Recorded data.
^^^^^^^^

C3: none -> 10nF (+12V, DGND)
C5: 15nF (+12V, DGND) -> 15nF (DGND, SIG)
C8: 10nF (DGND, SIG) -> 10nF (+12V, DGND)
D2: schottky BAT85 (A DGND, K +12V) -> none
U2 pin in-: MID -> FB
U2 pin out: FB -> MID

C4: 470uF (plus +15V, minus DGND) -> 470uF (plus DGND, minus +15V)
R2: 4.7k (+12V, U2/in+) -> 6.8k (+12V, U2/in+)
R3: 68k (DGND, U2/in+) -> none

^^^^^^^^

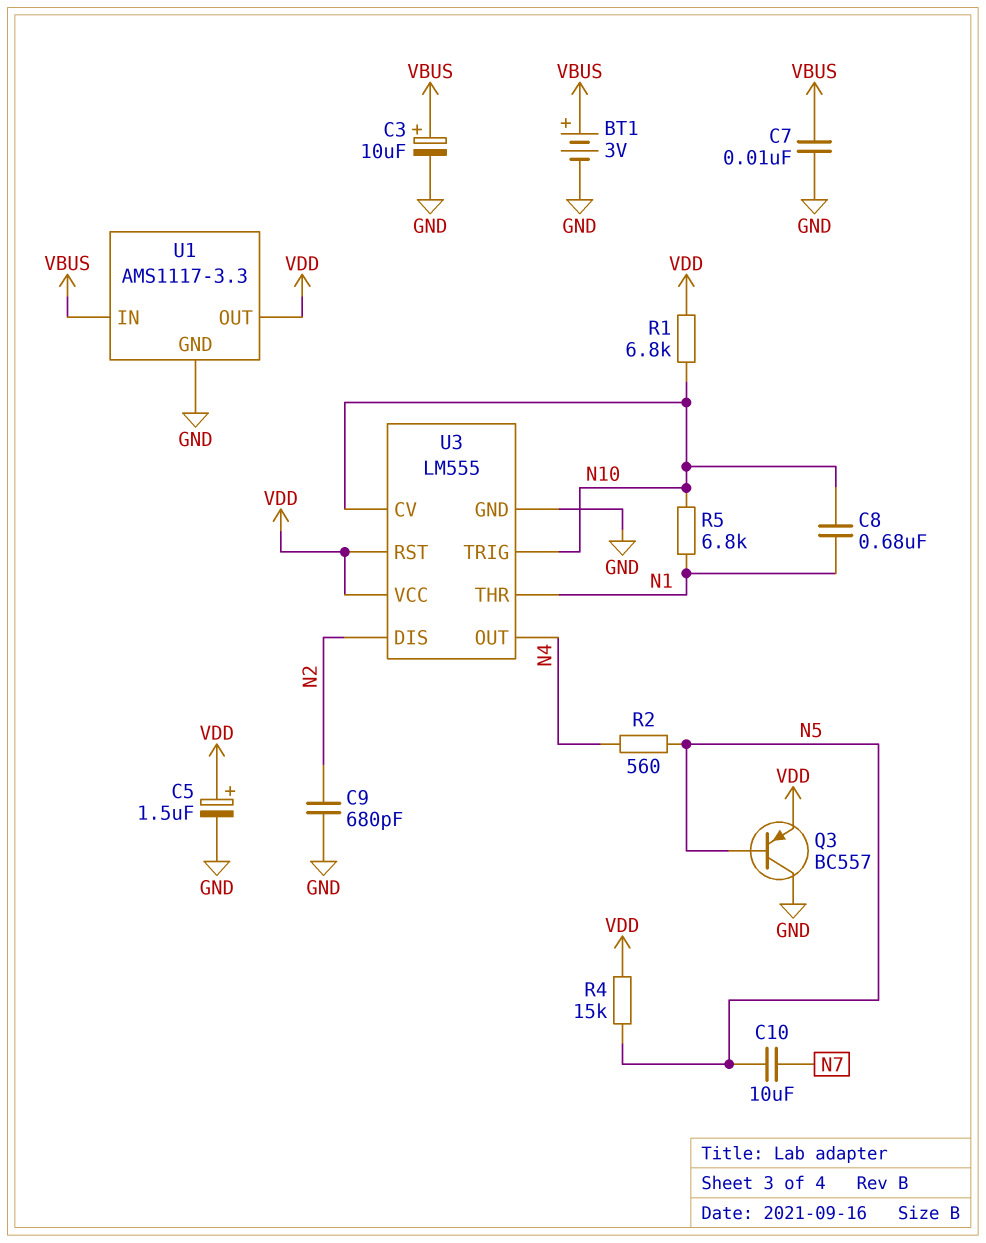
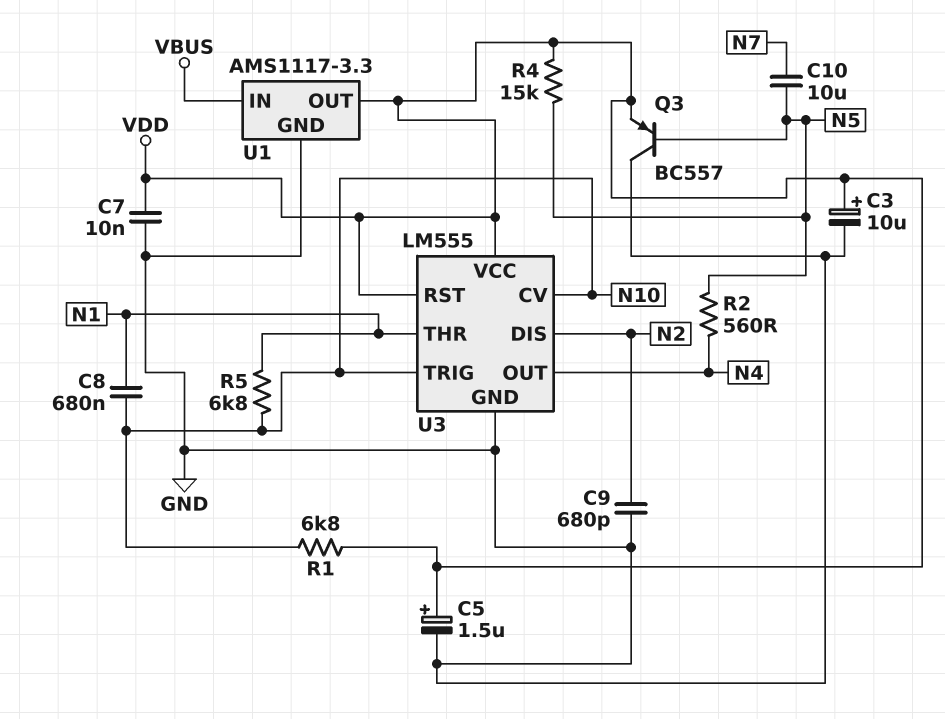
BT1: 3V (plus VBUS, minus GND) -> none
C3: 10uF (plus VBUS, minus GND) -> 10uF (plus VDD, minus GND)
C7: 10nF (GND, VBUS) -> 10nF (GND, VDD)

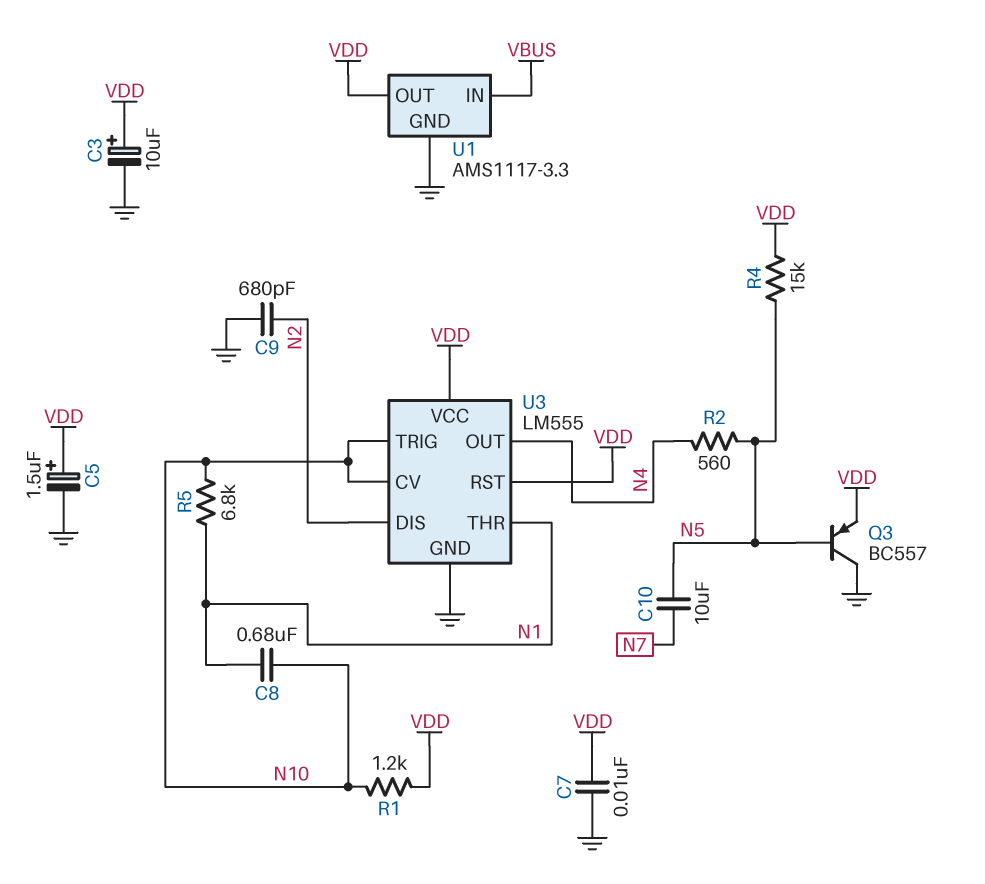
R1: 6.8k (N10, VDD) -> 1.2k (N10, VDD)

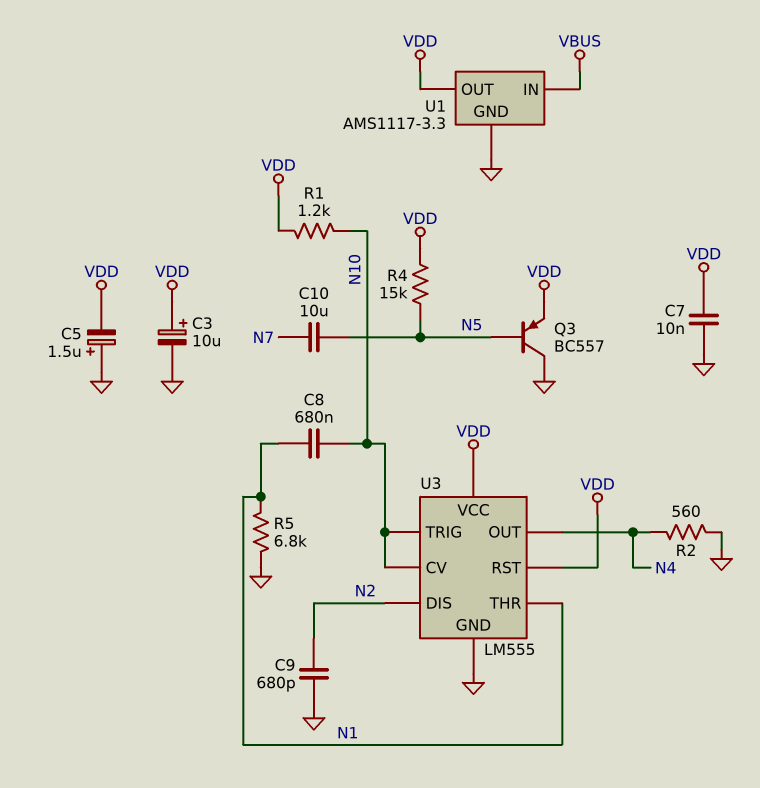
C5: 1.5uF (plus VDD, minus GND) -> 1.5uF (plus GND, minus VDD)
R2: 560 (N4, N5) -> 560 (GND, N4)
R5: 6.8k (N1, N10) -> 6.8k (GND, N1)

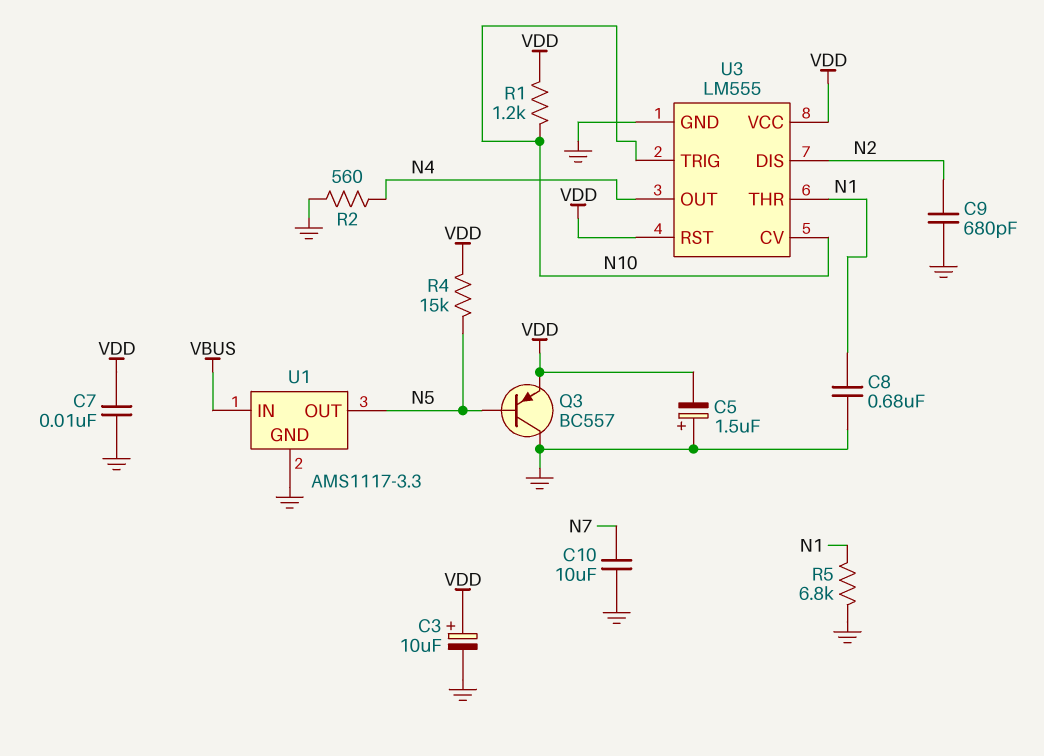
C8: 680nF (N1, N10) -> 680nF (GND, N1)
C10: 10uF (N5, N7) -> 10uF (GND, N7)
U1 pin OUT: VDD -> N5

^^^^^^^^

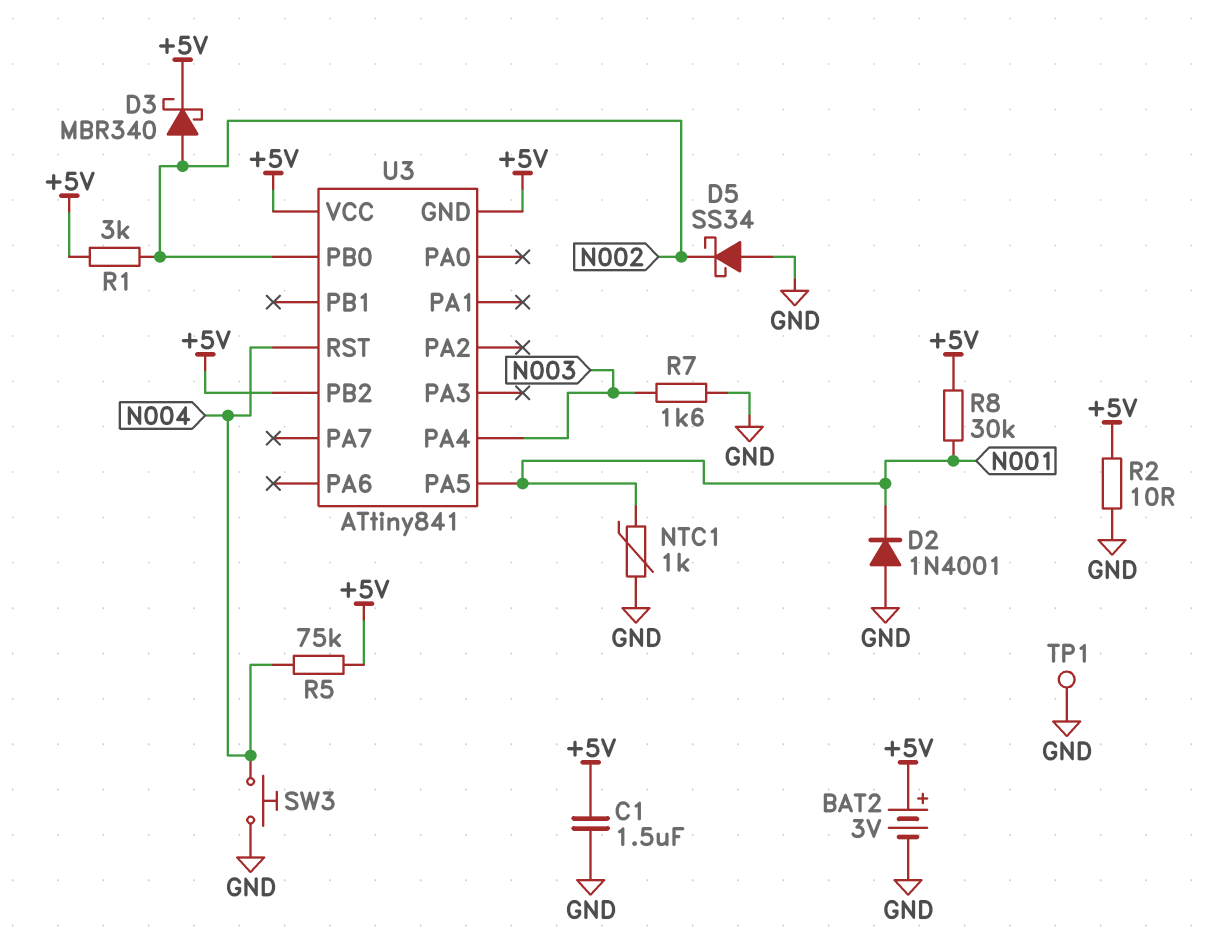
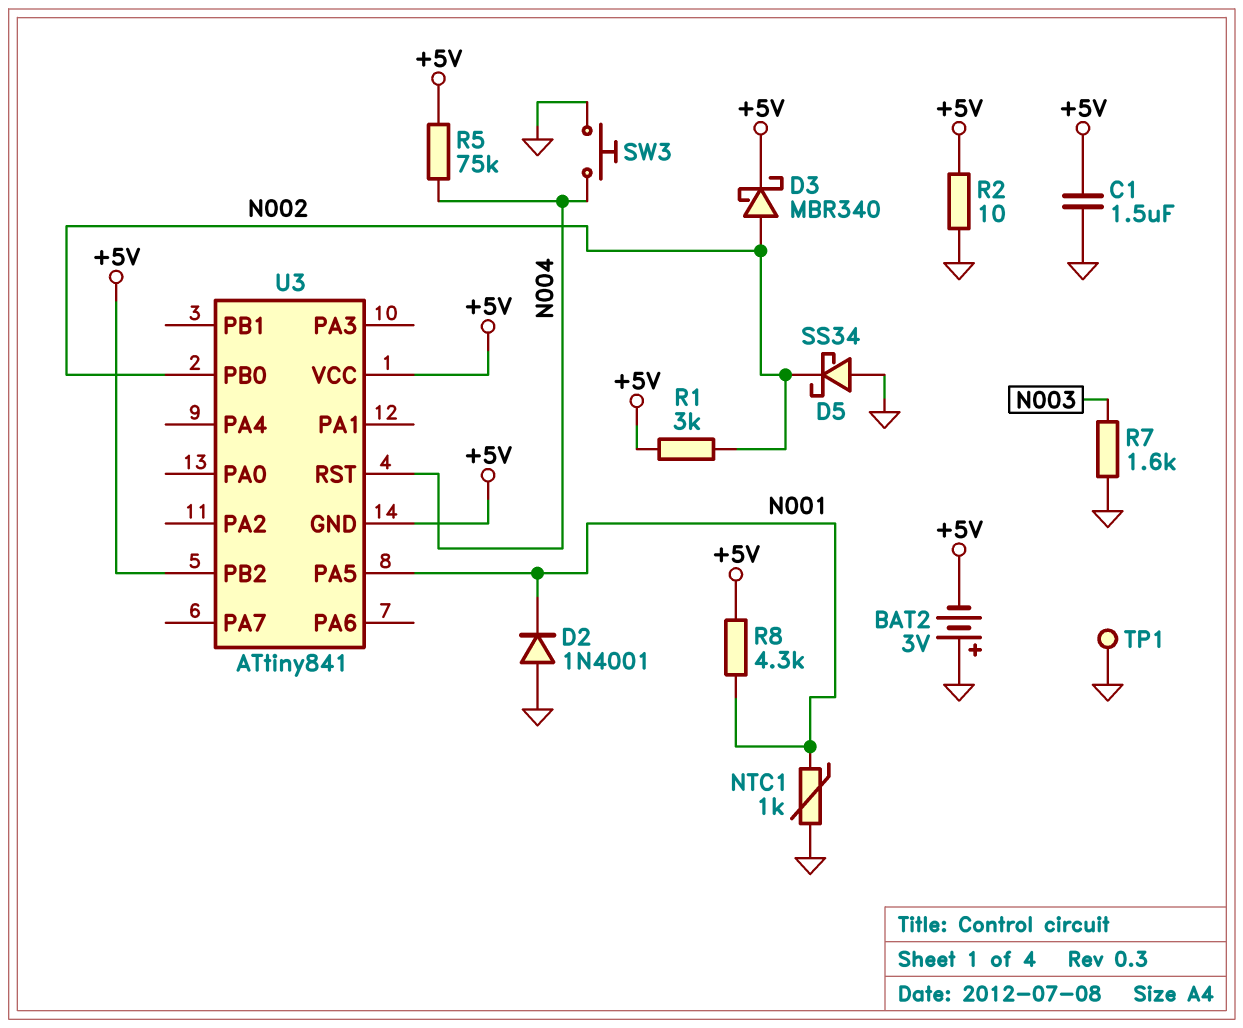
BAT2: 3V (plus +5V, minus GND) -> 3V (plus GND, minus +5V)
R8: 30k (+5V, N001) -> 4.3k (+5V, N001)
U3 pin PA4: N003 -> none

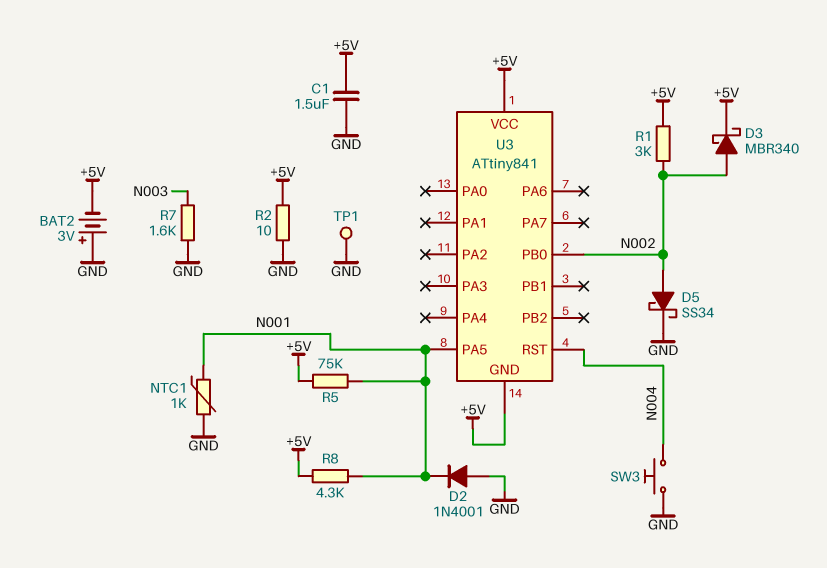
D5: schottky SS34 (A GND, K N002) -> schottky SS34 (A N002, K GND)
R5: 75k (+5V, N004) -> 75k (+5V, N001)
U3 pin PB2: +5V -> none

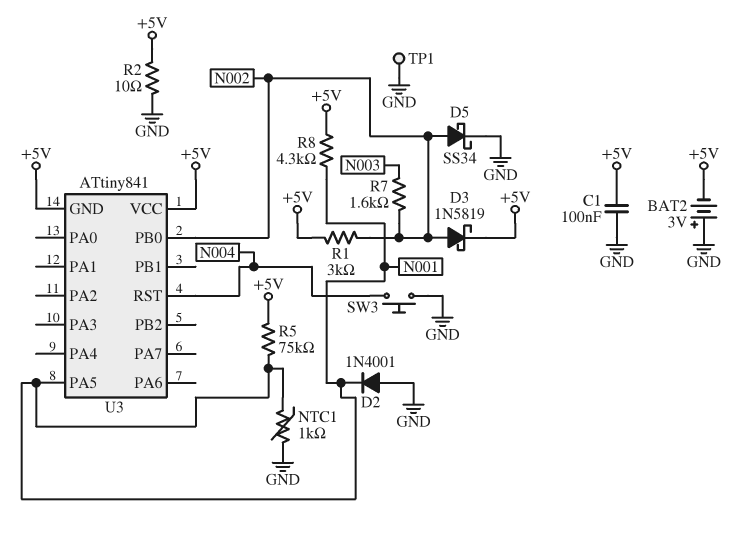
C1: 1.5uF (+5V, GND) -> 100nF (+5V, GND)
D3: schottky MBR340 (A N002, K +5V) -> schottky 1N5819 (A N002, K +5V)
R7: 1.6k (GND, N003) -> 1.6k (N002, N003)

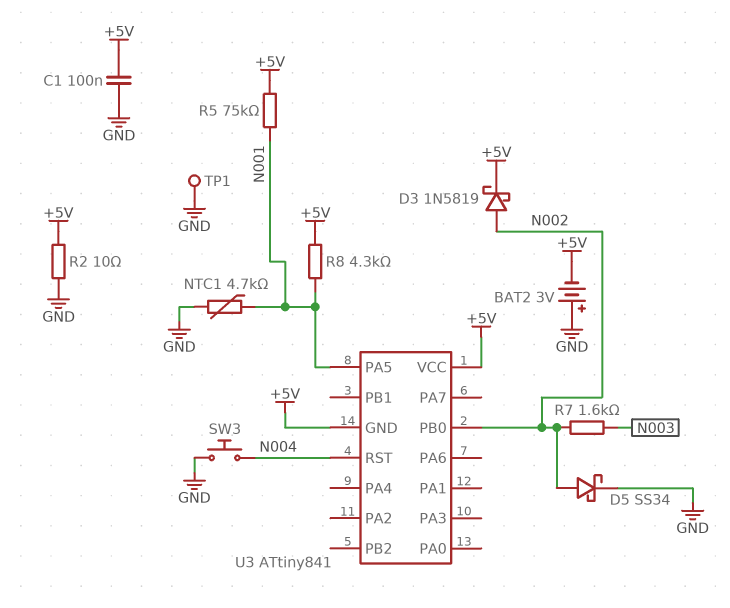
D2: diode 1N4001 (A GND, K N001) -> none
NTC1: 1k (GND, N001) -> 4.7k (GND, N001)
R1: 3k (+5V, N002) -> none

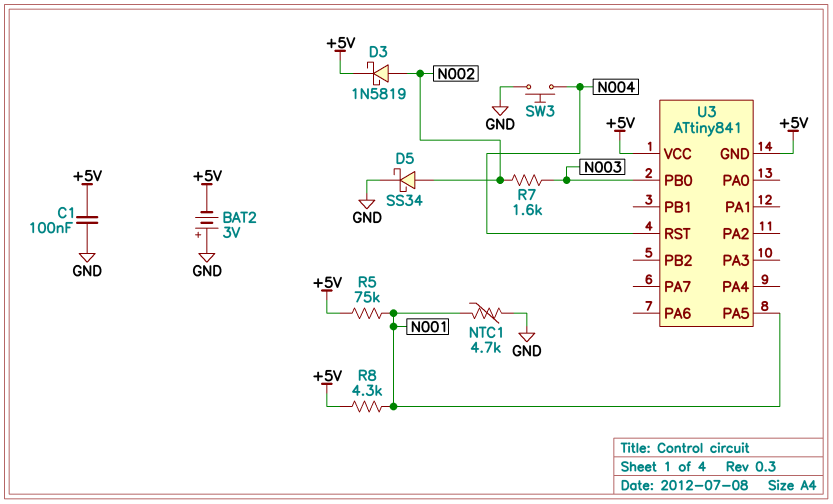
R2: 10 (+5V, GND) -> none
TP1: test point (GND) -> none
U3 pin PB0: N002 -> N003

^^^^^^^^

TASK DIRECTIONS. Starting at the line containing "D2: diode 1N4001 (A GND, K N001) -> none" and stopping at the line containing "U3 pin PB0: N002 -> N003", output each line exactly as it appears above. Leave out the pictures.

OUTPUT BELOW.
D2: diode 1N4001 (A GND, K N001) -> none
NTC1: 1k (GND, N001) -> 4.7k (GND, N001)
R1: 3k (+5V, N002) -> none

R2: 10 (+5V, GND) -> none
TP1: test point (GND) -> none
U3 pin PB0: N002 -> N003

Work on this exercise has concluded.